■ The data
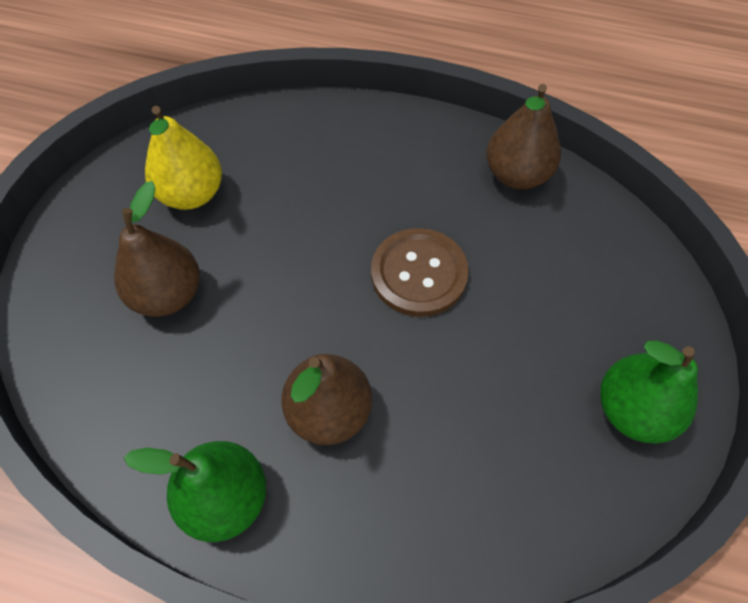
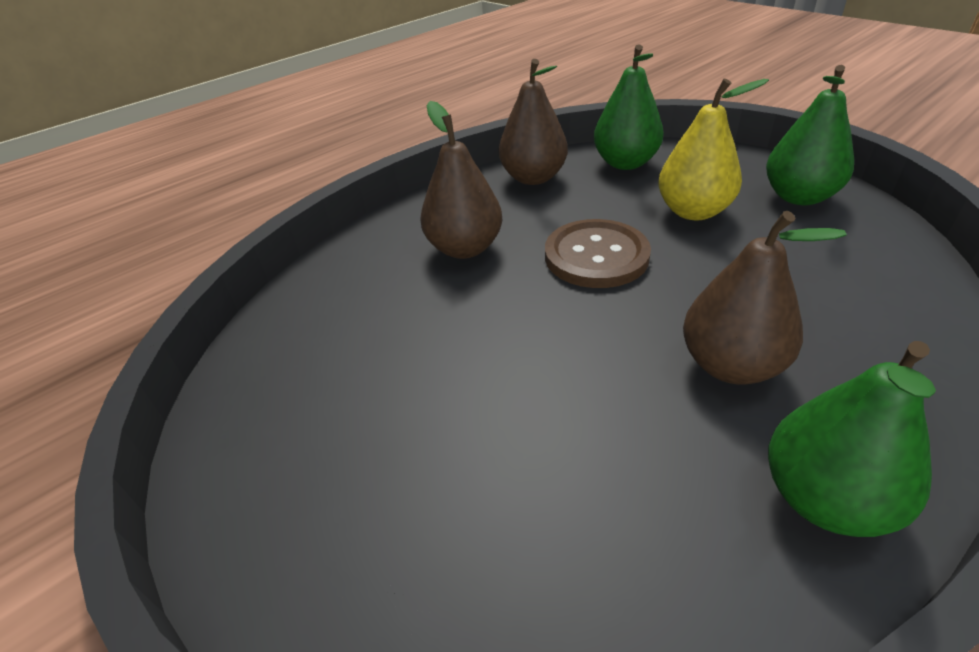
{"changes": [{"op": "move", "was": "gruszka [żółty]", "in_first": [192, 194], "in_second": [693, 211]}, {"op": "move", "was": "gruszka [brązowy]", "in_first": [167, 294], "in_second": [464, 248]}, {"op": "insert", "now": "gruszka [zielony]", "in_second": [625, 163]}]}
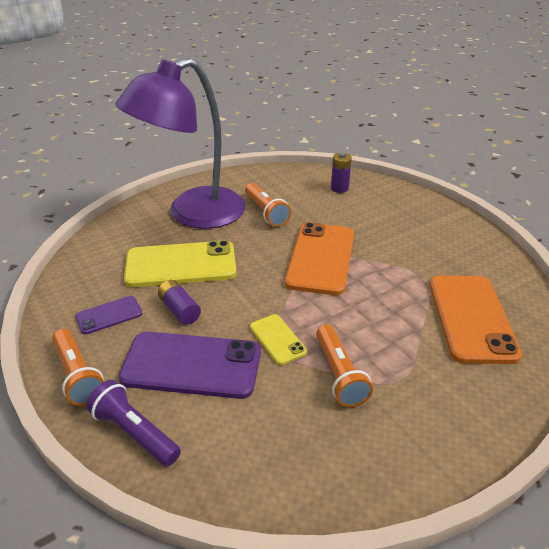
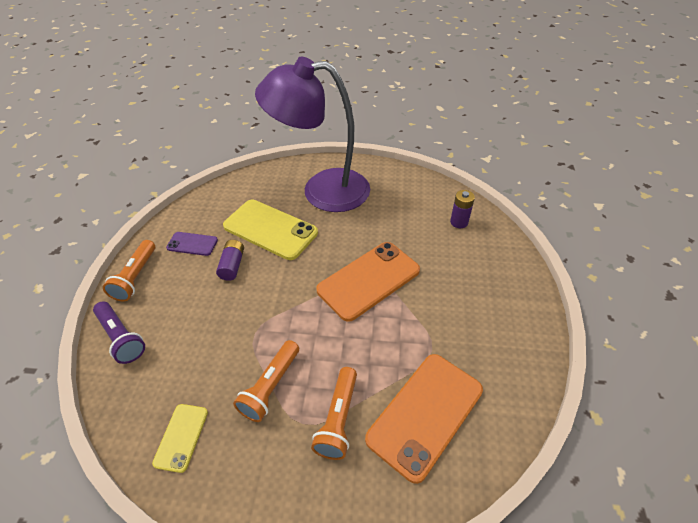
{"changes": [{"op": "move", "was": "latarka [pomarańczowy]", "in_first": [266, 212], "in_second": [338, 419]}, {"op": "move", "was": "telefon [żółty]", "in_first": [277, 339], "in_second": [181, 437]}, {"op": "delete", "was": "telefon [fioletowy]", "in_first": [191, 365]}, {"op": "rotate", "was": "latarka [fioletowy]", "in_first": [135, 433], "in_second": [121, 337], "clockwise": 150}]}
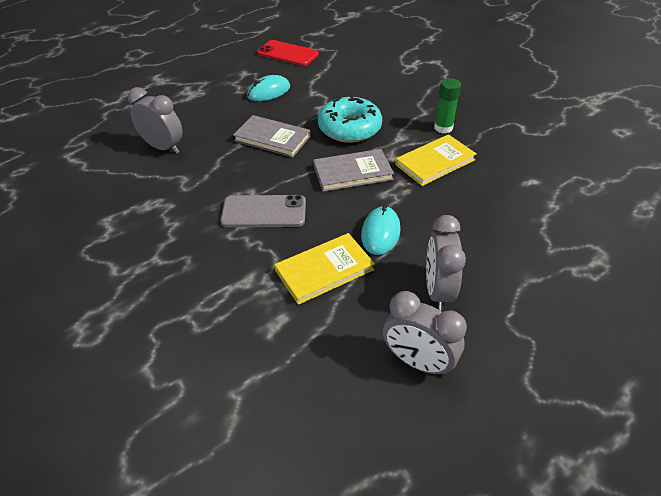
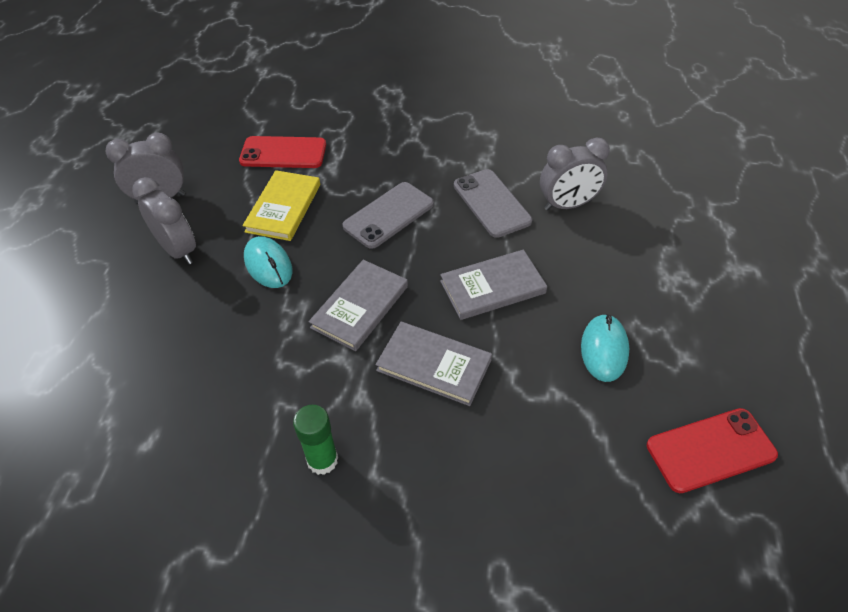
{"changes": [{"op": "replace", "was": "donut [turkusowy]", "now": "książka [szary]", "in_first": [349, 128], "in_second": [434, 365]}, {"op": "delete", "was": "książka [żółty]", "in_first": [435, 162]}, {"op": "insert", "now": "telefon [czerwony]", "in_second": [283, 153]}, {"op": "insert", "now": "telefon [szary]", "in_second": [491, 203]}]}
--
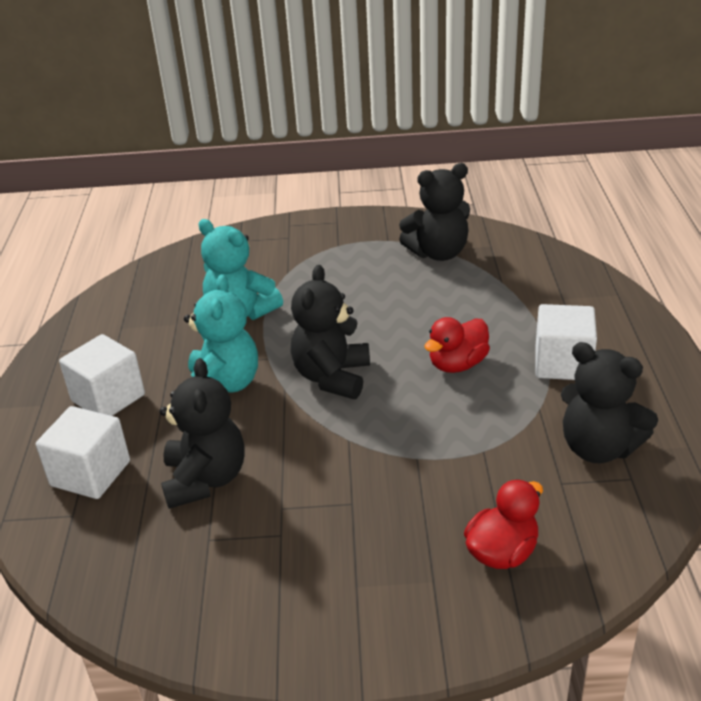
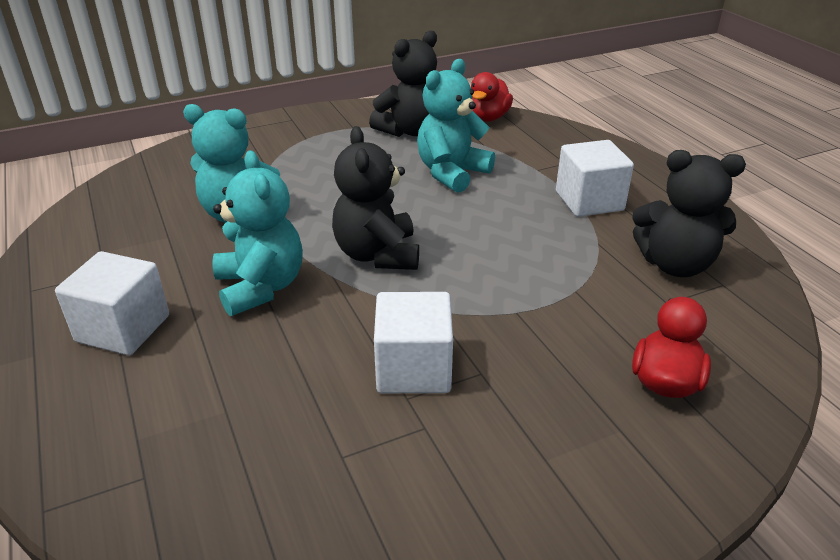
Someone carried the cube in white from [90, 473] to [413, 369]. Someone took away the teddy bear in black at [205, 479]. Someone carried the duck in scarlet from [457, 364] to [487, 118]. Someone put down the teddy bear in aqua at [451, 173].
==
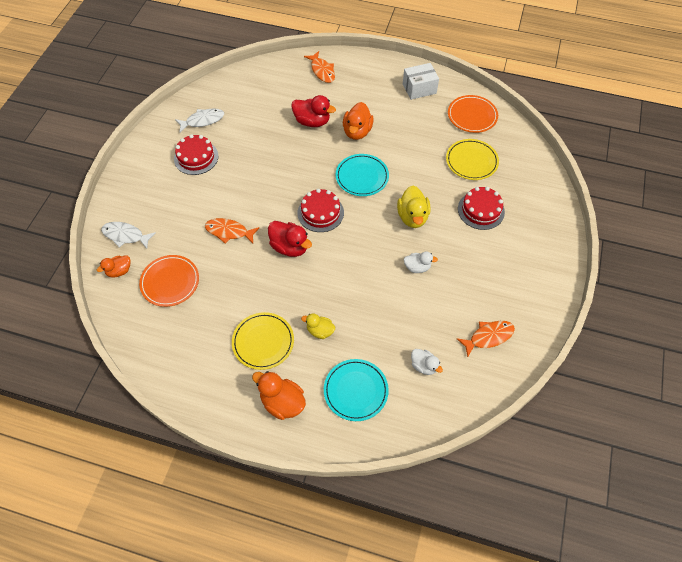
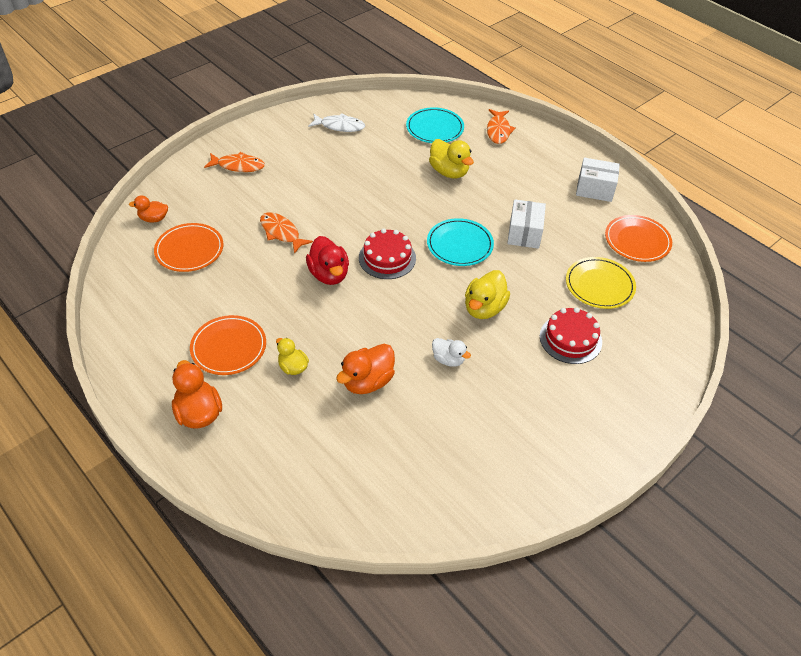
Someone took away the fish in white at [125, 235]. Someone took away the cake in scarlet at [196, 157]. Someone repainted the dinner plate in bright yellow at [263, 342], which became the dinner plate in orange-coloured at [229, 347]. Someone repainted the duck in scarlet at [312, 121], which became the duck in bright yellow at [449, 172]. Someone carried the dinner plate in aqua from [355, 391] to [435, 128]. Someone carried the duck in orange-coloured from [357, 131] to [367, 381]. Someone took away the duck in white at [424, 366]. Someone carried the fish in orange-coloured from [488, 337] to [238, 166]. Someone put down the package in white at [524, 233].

■ Your task
If a line above contains the word "insert", it counts; state how many lines count, and nothing more.

■ Task solution
2